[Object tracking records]
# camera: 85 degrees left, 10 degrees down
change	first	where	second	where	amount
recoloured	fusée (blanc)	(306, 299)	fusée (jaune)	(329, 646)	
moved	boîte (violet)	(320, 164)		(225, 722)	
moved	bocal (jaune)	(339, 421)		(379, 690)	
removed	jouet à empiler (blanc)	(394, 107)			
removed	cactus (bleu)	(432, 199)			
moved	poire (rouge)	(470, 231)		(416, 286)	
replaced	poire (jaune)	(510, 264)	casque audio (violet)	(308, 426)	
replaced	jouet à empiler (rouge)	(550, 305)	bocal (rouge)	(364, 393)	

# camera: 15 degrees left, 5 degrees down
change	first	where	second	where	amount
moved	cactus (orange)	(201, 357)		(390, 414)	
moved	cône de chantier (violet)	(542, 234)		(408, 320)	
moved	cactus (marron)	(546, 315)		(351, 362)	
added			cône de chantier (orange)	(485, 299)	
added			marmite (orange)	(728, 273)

--

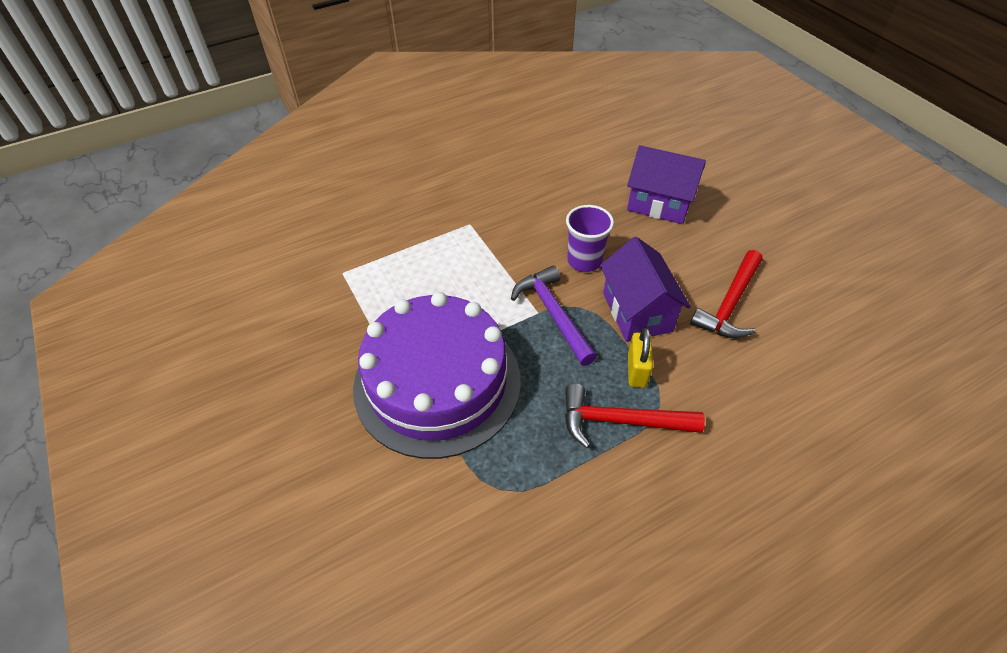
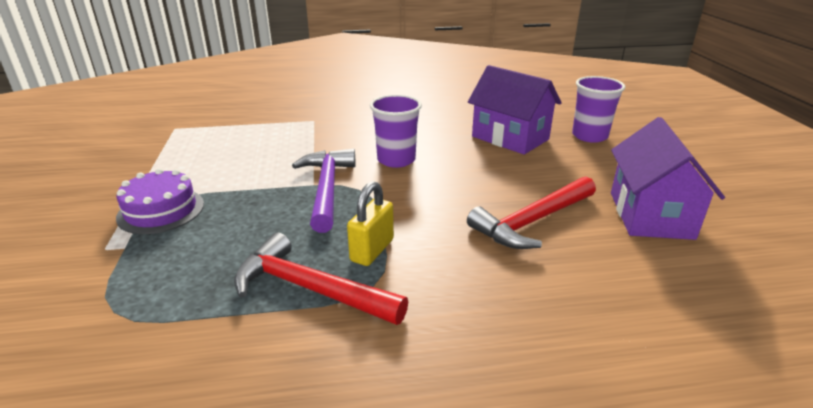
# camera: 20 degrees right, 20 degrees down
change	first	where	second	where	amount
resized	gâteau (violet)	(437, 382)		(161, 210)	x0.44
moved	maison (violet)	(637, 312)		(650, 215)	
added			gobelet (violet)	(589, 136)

What you are asked to do:
Within the records above, find every line containing "removed" and report only how many there are.

Result of the exercise:
2